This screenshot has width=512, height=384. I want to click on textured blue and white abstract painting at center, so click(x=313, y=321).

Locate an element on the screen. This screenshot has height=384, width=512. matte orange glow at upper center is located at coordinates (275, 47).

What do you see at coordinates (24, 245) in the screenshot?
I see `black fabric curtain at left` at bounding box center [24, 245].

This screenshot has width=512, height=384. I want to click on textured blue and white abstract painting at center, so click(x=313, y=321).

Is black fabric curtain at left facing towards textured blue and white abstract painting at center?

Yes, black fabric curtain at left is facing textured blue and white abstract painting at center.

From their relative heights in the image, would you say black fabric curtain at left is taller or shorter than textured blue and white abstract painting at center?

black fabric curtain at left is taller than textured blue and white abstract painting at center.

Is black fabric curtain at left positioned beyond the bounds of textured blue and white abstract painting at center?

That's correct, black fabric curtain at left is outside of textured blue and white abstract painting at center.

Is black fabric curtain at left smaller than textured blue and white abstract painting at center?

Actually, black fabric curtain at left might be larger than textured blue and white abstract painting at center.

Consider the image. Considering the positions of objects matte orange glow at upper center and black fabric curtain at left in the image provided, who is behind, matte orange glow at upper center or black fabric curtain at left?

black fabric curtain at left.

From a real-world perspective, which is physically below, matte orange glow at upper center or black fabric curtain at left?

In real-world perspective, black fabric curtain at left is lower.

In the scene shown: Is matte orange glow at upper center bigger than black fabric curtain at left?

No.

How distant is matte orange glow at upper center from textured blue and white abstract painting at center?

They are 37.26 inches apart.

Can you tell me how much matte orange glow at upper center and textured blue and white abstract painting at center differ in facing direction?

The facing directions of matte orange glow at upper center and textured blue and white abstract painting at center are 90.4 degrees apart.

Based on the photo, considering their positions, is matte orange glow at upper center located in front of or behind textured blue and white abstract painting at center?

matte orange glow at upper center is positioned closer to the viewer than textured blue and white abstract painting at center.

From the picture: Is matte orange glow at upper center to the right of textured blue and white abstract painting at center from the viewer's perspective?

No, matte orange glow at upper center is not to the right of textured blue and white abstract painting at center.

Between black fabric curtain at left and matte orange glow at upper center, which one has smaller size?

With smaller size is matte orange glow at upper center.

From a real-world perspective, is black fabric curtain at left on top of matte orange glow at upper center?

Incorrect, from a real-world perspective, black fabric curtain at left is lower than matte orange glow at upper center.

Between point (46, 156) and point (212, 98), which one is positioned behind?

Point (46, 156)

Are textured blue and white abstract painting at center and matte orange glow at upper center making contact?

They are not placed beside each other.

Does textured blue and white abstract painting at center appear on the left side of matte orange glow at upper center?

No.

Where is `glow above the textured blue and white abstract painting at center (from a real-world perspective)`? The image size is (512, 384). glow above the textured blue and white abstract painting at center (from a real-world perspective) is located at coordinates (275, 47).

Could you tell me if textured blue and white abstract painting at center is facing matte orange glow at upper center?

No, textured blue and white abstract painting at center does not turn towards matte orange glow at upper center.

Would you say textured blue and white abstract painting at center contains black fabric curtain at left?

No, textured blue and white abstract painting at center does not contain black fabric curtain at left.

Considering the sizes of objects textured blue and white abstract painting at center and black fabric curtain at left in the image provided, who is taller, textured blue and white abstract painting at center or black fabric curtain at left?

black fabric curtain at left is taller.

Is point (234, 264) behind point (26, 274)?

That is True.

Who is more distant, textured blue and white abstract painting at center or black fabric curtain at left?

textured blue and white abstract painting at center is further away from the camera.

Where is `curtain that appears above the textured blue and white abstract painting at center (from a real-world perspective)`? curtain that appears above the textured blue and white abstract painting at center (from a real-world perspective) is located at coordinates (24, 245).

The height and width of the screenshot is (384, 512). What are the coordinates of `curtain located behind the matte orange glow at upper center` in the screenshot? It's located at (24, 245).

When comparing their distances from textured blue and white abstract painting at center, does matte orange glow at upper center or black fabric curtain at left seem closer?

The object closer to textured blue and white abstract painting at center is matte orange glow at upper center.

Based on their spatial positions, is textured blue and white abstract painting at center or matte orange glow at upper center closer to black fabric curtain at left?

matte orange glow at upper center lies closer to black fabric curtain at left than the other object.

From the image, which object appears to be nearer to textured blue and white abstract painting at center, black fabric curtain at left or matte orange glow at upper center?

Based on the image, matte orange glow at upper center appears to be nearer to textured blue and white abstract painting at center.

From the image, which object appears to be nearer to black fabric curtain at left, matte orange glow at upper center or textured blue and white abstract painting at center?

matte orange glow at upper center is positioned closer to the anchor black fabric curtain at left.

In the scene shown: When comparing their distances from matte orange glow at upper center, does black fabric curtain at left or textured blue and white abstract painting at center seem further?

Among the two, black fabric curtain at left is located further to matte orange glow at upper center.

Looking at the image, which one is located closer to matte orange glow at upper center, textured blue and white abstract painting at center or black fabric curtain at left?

------------------------------

> Short task
Reproduce every line of the listing above, word for word and in the same order.

> Task answer
This screenshot has width=512, height=384. I want to click on textured blue and white abstract painting at center, so click(x=313, y=321).

Locate an element on the screen. This screenshot has height=384, width=512. matte orange glow at upper center is located at coordinates (275, 47).

What do you see at coordinates (24, 245) in the screenshot?
I see `black fabric curtain at left` at bounding box center [24, 245].

This screenshot has width=512, height=384. I want to click on textured blue and white abstract painting at center, so click(x=313, y=321).

Is black fabric curtain at left facing towards textured blue and white abstract painting at center?

Yes, black fabric curtain at left is facing textured blue and white abstract painting at center.

From their relative heights in the image, would you say black fabric curtain at left is taller or shorter than textured blue and white abstract painting at center?

black fabric curtain at left is taller than textured blue and white abstract painting at center.

Is black fabric curtain at left positioned beyond the bounds of textured blue and white abstract painting at center?

That's correct, black fabric curtain at left is outside of textured blue and white abstract painting at center.

Is black fabric curtain at left smaller than textured blue and white abstract painting at center?

Actually, black fabric curtain at left might be larger than textured blue and white abstract painting at center.

Consider the image. Considering the positions of objects matte orange glow at upper center and black fabric curtain at left in the image provided, who is behind, matte orange glow at upper center or black fabric curtain at left?

black fabric curtain at left.

From a real-world perspective, which is physically below, matte orange glow at upper center or black fabric curtain at left?

In real-world perspective, black fabric curtain at left is lower.

In the scene shown: Is matte orange glow at upper center bigger than black fabric curtain at left?

No.

How distant is matte orange glow at upper center from textured blue and white abstract painting at center?

They are 37.26 inches apart.

Can you tell me how much matte orange glow at upper center and textured blue and white abstract painting at center differ in facing direction?

The facing directions of matte orange glow at upper center and textured blue and white abstract painting at center are 90.4 degrees apart.

Based on the photo, considering their positions, is matte orange glow at upper center located in front of or behind textured blue and white abstract painting at center?

matte orange glow at upper center is positioned closer to the viewer than textured blue and white abstract painting at center.

From the picture: Is matte orange glow at upper center to the right of textured blue and white abstract painting at center from the viewer's perspective?

No, matte orange glow at upper center is not to the right of textured blue and white abstract painting at center.

Between black fabric curtain at left and matte orange glow at upper center, which one has smaller size?

With smaller size is matte orange glow at upper center.

From a real-world perspective, is black fabric curtain at left on top of matte orange glow at upper center?

Incorrect, from a real-world perspective, black fabric curtain at left is lower than matte orange glow at upper center.

Between point (46, 156) and point (212, 98), which one is positioned behind?

Point (46, 156)

Are textured blue and white abstract painting at center and matte orange glow at upper center making contact?

They are not placed beside each other.

Does textured blue and white abstract painting at center appear on the left side of matte orange glow at upper center?

No.

Where is `glow above the textured blue and white abstract painting at center (from a real-world perspective)`? The image size is (512, 384). glow above the textured blue and white abstract painting at center (from a real-world perspective) is located at coordinates (275, 47).

Could you tell me if textured blue and white abstract painting at center is facing matte orange glow at upper center?

No, textured blue and white abstract painting at center does not turn towards matte orange glow at upper center.

Would you say textured blue and white abstract painting at center contains black fabric curtain at left?

No, textured blue and white abstract painting at center does not contain black fabric curtain at left.

Considering the sizes of objects textured blue and white abstract painting at center and black fabric curtain at left in the image provided, who is taller, textured blue and white abstract painting at center or black fabric curtain at left?

black fabric curtain at left is taller.

Is point (234, 264) behind point (26, 274)?

That is True.

Who is more distant, textured blue and white abstract painting at center or black fabric curtain at left?

textured blue and white abstract painting at center is further away from the camera.

Where is `curtain that appears above the textured blue and white abstract painting at center (from a real-world perspective)`? curtain that appears above the textured blue and white abstract painting at center (from a real-world perspective) is located at coordinates (24, 245).

The height and width of the screenshot is (384, 512). What are the coordinates of `curtain located behind the matte orange glow at upper center` in the screenshot? It's located at (24, 245).

When comparing their distances from textured blue and white abstract painting at center, does matte orange glow at upper center or black fabric curtain at left seem closer?

The object closer to textured blue and white abstract painting at center is matte orange glow at upper center.

Based on their spatial positions, is textured blue and white abstract painting at center or matte orange glow at upper center closer to black fabric curtain at left?

matte orange glow at upper center lies closer to black fabric curtain at left than the other object.

From the image, which object appears to be nearer to textured blue and white abstract painting at center, black fabric curtain at left or matte orange glow at upper center?

Based on the image, matte orange glow at upper center appears to be nearer to textured blue and white abstract painting at center.

From the image, which object appears to be nearer to black fabric curtain at left, matte orange glow at upper center or textured blue and white abstract painting at center?

matte orange glow at upper center is positioned closer to the anchor black fabric curtain at left.

In the scene shown: When comparing their distances from matte orange glow at upper center, does black fabric curtain at left or textured blue and white abstract painting at center seem further?

Among the two, black fabric curtain at left is located further to matte orange glow at upper center.

Looking at the image, which one is located closer to matte orange glow at upper center, textured blue and white abstract painting at center or black fabric curtain at left?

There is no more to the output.